Recorded data:
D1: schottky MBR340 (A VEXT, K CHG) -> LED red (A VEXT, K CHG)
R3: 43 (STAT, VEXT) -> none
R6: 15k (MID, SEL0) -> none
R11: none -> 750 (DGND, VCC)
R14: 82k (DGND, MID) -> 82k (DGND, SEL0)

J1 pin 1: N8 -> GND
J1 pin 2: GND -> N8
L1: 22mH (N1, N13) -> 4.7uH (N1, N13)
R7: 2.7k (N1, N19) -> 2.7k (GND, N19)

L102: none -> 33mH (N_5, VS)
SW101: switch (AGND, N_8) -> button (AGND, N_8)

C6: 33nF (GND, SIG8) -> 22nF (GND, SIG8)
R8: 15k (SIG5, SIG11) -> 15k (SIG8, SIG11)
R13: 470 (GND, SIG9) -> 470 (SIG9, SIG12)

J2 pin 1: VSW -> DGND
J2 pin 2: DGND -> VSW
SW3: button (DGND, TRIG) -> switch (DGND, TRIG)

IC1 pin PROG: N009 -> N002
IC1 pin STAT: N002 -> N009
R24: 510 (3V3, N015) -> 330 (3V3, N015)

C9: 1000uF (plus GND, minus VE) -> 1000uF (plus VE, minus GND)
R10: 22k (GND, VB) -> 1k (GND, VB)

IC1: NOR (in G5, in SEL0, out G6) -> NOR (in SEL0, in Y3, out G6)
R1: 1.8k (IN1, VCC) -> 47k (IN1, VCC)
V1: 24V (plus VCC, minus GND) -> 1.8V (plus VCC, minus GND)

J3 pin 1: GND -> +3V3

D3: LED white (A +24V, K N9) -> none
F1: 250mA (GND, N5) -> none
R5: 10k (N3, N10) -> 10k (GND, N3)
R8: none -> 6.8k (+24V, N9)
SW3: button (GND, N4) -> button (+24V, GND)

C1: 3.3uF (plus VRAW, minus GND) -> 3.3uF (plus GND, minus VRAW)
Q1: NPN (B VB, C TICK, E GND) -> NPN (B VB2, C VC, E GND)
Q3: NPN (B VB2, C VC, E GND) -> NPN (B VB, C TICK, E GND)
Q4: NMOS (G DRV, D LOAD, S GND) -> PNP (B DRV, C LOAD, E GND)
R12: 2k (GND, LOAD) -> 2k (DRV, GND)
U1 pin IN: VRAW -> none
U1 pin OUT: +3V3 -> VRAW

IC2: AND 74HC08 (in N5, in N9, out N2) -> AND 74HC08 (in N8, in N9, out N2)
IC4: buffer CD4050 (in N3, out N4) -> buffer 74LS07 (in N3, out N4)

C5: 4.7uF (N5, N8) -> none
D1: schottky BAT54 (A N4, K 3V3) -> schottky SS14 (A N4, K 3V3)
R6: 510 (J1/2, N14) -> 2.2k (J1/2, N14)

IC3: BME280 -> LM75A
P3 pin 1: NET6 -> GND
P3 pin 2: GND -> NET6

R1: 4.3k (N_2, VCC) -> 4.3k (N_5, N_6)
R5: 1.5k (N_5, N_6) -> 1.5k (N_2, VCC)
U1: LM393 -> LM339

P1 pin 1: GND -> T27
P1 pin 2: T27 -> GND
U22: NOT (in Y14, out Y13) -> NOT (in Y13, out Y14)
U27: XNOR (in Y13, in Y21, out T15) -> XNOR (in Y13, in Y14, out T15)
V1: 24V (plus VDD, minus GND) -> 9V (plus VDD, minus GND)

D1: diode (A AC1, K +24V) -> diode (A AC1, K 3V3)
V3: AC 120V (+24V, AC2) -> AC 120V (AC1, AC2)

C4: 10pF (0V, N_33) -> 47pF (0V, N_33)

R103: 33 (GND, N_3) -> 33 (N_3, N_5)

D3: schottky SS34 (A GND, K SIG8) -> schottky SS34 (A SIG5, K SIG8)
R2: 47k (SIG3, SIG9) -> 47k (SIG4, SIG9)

ABOUT THIS TASK:
The answer is the line containing "R6: 510 (J1/2, N14) -> 2.2k (J1/2, N14)" together with every line after it in the records, repeated exactly and with nothing else.

WRITTEN SOLUTION:
R6: 510 (J1/2, N14) -> 2.2k (J1/2, N14)

IC3: BME280 -> LM75A
P3 pin 1: NET6 -> GND
P3 pin 2: GND -> NET6

R1: 4.3k (N_2, VCC) -> 4.3k (N_5, N_6)
R5: 1.5k (N_5, N_6) -> 1.5k (N_2, VCC)
U1: LM393 -> LM339

P1 pin 1: GND -> T27
P1 pin 2: T27 -> GND
U22: NOT (in Y14, out Y13) -> NOT (in Y13, out Y14)
U27: XNOR (in Y13, in Y21, out T15) -> XNOR (in Y13, in Y14, out T15)
V1: 24V (plus VDD, minus GND) -> 9V (plus VDD, minus GND)

D1: diode (A AC1, K +24V) -> diode (A AC1, K 3V3)
V3: AC 120V (+24V, AC2) -> AC 120V (AC1, AC2)

C4: 10pF (0V, N_33) -> 47pF (0V, N_33)

R103: 33 (GND, N_3) -> 33 (N_3, N_5)

D3: schottky SS34 (A GND, K SIG8) -> schottky SS34 (A SIG5, K SIG8)
R2: 47k (SIG3, SIG9) -> 47k (SIG4, SIG9)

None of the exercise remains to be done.